**** Source data

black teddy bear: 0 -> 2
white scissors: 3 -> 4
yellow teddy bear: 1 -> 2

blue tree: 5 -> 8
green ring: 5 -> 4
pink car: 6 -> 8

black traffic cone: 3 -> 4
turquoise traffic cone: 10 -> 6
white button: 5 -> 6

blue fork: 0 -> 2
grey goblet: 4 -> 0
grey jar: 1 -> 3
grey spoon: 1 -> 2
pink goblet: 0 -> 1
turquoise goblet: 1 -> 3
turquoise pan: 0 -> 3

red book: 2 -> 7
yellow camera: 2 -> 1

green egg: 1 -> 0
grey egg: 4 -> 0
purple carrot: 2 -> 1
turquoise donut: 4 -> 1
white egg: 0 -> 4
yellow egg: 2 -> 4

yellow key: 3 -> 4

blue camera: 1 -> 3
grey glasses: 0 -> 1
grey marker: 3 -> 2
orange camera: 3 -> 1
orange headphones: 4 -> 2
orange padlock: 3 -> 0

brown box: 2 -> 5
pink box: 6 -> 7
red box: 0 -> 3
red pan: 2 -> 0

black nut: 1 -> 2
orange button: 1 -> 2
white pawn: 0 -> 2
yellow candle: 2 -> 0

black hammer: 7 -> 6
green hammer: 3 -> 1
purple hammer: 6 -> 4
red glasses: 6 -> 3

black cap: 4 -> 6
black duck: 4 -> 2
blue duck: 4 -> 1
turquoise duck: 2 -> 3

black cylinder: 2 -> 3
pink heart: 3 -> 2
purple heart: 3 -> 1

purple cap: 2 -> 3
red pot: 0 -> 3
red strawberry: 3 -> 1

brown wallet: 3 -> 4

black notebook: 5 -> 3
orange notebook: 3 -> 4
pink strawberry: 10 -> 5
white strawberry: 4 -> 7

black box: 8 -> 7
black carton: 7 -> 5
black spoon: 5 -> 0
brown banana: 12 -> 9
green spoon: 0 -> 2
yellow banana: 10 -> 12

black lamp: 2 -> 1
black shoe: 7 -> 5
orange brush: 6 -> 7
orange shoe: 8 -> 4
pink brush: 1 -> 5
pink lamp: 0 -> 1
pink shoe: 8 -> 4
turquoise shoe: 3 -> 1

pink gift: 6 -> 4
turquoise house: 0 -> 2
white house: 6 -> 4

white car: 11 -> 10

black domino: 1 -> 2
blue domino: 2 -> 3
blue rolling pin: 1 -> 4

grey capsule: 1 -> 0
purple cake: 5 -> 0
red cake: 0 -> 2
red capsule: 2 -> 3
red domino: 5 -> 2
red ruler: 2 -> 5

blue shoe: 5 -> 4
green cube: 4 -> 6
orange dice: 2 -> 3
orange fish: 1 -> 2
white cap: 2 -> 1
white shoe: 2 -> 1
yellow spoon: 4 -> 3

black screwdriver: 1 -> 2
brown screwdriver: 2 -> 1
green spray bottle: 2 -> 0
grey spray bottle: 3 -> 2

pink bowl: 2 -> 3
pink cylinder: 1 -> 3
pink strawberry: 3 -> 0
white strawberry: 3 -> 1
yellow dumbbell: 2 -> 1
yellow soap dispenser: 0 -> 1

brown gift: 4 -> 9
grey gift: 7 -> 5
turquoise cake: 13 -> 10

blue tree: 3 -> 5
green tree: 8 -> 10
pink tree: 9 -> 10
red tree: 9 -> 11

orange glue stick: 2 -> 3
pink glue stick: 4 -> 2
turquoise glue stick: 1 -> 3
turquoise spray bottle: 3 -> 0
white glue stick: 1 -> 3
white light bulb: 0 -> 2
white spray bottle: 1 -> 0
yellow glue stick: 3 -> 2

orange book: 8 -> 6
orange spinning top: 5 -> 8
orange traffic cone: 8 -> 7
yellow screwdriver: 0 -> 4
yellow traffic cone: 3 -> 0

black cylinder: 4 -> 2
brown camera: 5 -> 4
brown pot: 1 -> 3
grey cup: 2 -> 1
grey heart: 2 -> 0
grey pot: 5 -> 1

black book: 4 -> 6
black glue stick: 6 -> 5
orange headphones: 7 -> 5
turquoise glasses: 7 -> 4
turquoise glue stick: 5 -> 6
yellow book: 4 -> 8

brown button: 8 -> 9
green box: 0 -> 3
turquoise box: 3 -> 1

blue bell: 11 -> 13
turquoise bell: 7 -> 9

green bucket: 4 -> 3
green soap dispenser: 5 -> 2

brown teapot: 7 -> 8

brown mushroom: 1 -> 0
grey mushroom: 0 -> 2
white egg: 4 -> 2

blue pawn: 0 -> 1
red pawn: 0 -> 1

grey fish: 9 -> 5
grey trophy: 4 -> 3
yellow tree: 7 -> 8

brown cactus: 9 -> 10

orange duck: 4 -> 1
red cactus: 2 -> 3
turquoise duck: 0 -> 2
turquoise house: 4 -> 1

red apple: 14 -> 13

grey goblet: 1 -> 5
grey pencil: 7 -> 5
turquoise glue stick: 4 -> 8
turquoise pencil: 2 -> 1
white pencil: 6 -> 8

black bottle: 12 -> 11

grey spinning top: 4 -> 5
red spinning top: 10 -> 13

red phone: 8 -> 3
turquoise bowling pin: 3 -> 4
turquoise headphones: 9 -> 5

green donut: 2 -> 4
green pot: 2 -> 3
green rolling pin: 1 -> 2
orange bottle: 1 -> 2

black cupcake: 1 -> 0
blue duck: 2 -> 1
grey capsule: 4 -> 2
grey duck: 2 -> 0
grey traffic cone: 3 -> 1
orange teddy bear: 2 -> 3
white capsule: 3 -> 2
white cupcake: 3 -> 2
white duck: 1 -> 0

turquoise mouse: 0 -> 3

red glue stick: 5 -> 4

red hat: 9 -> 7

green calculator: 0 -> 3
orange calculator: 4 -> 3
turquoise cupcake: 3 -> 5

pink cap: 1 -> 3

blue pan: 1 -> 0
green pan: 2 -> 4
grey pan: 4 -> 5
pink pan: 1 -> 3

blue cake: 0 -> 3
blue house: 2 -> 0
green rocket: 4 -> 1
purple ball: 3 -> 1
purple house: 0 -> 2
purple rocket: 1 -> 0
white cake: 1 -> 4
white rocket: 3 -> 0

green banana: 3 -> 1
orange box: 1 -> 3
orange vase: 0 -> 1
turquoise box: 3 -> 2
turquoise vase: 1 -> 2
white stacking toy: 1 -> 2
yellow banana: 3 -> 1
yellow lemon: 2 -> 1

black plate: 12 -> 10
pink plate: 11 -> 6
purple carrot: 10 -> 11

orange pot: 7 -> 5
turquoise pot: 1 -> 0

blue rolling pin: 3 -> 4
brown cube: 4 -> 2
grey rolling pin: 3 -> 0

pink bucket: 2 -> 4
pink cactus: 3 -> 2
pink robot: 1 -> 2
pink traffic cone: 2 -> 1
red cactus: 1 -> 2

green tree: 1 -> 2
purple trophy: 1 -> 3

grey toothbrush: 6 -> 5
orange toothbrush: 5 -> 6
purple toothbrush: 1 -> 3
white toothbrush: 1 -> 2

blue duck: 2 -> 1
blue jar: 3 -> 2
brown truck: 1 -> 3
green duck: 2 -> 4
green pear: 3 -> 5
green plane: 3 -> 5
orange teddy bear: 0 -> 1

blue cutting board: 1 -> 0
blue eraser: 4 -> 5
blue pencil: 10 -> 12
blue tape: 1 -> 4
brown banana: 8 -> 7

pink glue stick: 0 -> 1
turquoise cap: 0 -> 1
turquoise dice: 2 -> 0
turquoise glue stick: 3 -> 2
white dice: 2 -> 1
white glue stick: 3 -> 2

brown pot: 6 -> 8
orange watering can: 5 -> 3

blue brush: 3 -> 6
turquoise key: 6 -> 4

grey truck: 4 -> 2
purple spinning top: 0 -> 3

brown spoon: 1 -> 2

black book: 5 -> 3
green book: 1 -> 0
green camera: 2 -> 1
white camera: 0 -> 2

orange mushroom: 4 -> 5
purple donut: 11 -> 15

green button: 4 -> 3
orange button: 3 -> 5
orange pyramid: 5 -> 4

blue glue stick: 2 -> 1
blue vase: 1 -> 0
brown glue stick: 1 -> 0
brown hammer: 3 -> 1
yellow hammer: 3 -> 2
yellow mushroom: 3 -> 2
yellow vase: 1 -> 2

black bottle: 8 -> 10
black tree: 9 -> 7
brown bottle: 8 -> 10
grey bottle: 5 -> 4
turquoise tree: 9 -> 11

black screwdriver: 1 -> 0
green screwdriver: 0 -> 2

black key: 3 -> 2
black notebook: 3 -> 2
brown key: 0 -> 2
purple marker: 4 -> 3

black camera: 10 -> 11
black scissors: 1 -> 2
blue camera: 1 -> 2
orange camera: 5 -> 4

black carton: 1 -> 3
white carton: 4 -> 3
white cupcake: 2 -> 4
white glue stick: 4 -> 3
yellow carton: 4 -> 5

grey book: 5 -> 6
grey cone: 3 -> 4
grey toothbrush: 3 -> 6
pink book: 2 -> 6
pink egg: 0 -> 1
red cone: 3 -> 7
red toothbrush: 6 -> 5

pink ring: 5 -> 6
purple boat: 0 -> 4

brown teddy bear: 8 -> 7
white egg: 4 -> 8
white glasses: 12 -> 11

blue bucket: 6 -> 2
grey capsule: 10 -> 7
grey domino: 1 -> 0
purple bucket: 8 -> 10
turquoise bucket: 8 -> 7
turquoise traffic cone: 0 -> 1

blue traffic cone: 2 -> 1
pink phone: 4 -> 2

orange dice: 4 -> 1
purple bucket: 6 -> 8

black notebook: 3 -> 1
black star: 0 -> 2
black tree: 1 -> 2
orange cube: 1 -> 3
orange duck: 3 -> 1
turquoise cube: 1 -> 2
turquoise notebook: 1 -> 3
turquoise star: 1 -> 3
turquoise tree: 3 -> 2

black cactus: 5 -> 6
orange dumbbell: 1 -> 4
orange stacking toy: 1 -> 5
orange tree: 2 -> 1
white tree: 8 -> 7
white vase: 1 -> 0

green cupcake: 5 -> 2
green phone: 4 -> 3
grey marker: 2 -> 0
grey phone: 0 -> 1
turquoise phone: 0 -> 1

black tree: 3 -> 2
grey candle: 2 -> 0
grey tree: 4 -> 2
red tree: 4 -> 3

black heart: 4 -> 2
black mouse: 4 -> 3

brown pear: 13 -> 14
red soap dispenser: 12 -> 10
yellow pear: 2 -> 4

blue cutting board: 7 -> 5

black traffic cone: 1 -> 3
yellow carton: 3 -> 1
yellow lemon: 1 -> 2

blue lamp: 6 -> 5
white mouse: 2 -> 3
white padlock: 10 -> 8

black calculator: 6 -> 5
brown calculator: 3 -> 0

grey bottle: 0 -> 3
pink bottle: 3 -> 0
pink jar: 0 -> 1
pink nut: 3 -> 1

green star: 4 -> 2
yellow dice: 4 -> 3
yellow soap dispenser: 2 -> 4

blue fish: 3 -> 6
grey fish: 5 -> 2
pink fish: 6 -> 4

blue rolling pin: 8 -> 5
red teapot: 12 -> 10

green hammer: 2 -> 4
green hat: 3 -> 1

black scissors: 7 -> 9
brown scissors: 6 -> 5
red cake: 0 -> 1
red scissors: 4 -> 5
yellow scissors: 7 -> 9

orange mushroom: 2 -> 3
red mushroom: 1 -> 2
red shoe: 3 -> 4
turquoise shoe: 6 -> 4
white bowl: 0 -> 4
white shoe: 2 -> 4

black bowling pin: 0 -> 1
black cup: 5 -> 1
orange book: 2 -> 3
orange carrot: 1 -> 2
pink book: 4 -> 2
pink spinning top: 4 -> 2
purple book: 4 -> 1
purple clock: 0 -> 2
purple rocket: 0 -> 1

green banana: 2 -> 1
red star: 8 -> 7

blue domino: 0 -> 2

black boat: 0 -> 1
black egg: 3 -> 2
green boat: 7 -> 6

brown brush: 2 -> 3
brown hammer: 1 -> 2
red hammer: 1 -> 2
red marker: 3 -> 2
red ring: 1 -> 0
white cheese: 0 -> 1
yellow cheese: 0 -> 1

********

**Brief**
Search the data above and return each line in which "donut" occurs.

**Expected answer**
turquoise donut: 4 -> 1
green donut: 2 -> 4
purple donut: 11 -> 15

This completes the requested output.